• _Provided material_
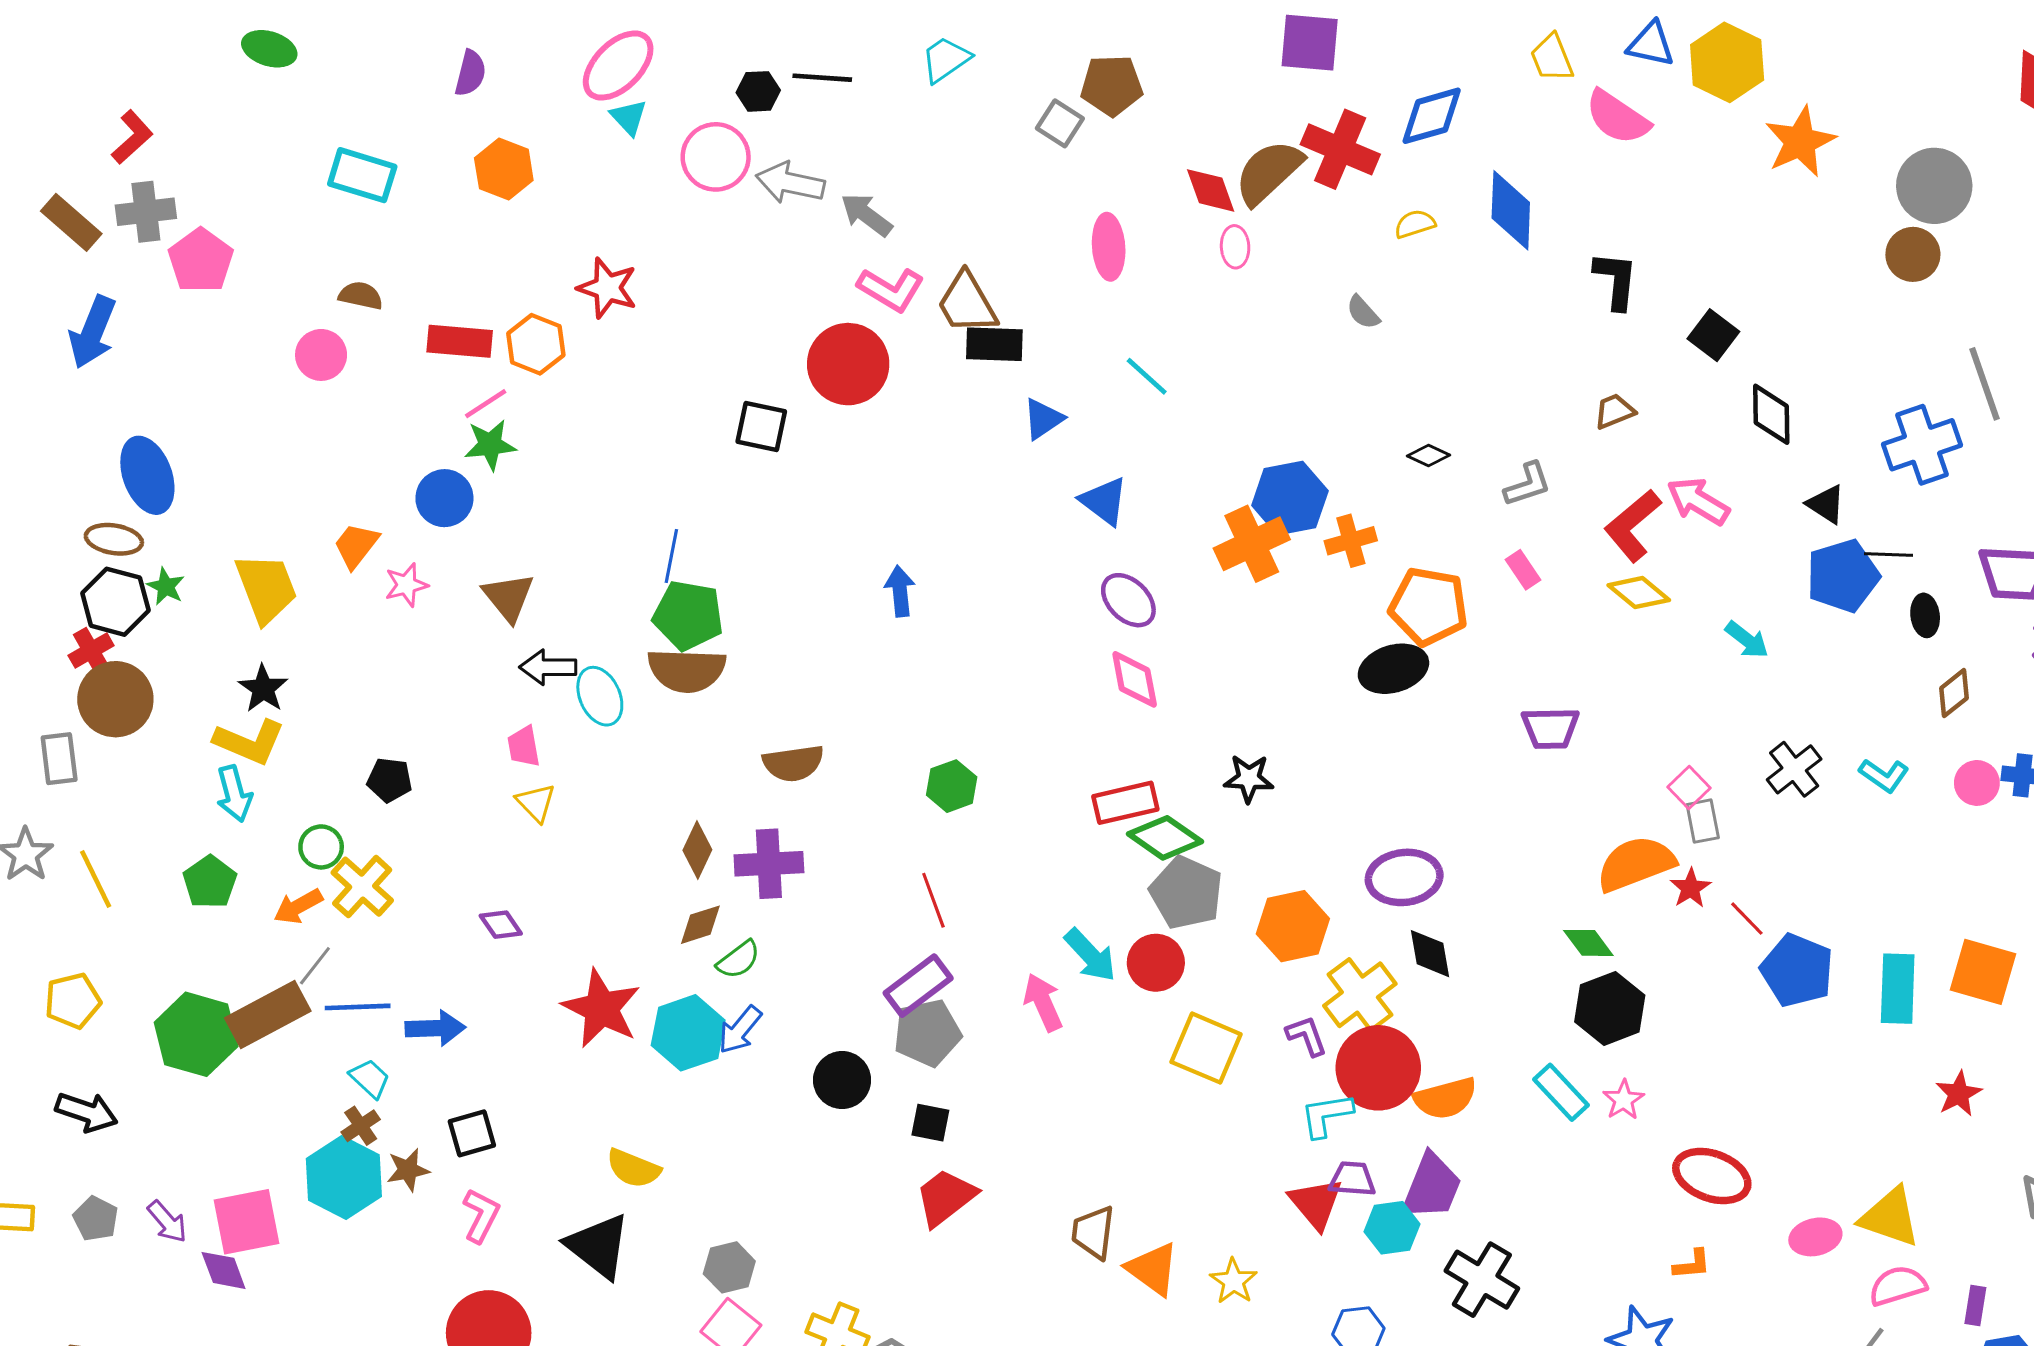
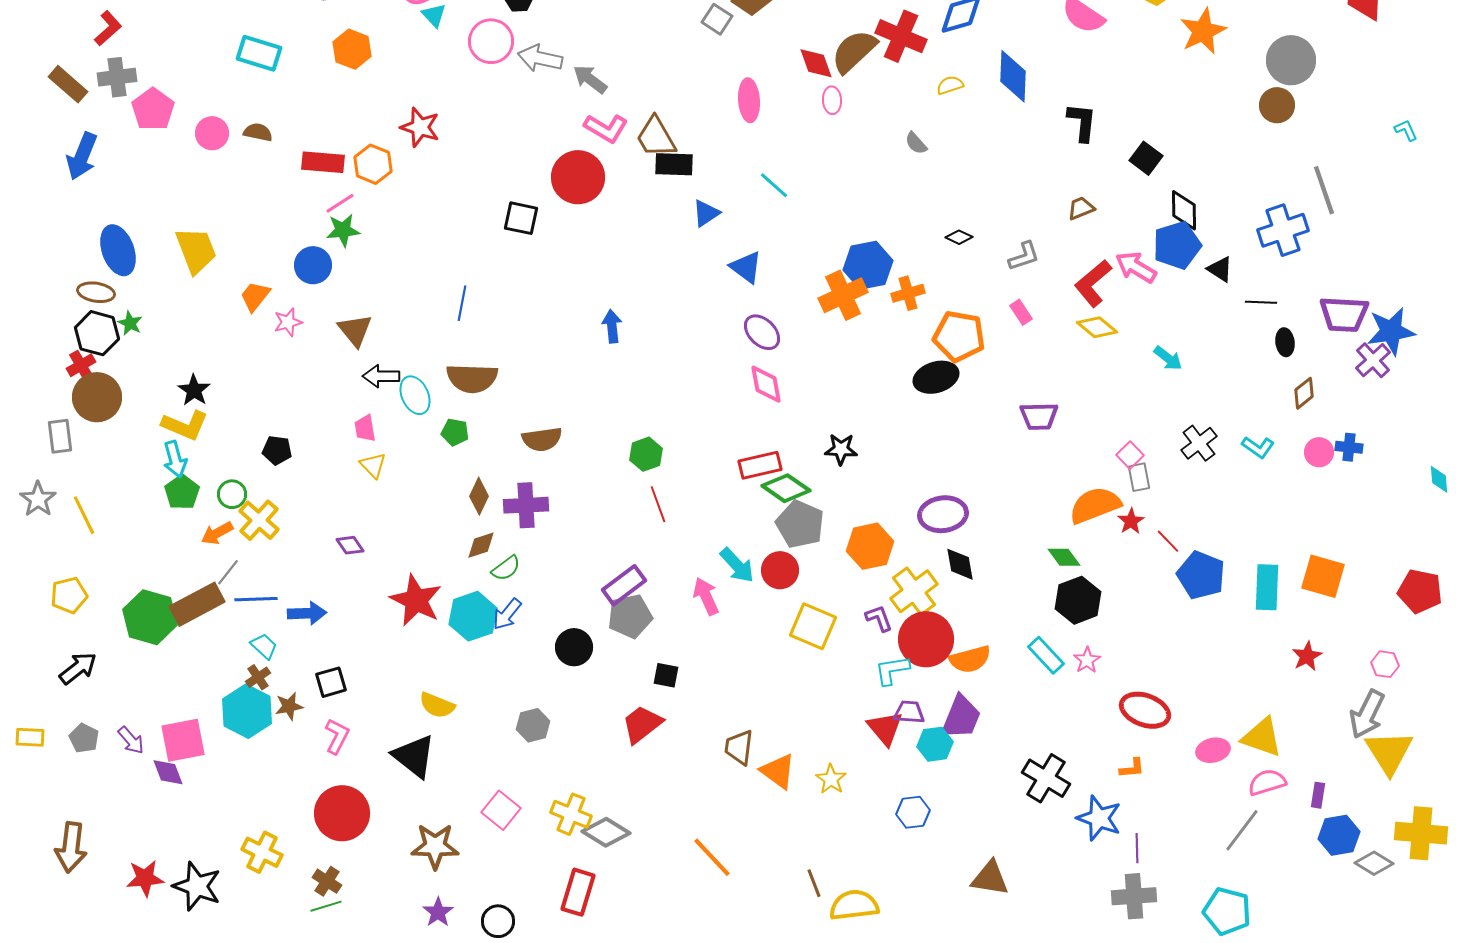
pink circle: (321, 355) -> (212, 133), moved
blue pentagon: (1843, 576) -> (1177, 245), moved
yellow trapezoid: (266, 588) -> (196, 250), moved
green pentagon: (688, 615) -> (455, 432), moved, size x0.6
green pentagon: (210, 882) -> (182, 492), moved
red line: (933, 900) -> (658, 504), moved
black arrow: (86, 1112) -> (78, 668), turned -57
black square: (930, 1123) -> (666, 675), moved
gray hexagon: (729, 1267) -> (533, 725), moved
black cross: (1482, 1280) -> (1046, 778), moved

• _Task goal_
All lines from the line containing "green pentagon: (210, 882)" through the last line of the data are to be repeated exactly; no other line belongs in the answer.

• _Output of the task_
green pentagon: (210, 882) -> (182, 492), moved
red line: (933, 900) -> (658, 504), moved
black arrow: (86, 1112) -> (78, 668), turned -57
black square: (930, 1123) -> (666, 675), moved
gray hexagon: (729, 1267) -> (533, 725), moved
black cross: (1482, 1280) -> (1046, 778), moved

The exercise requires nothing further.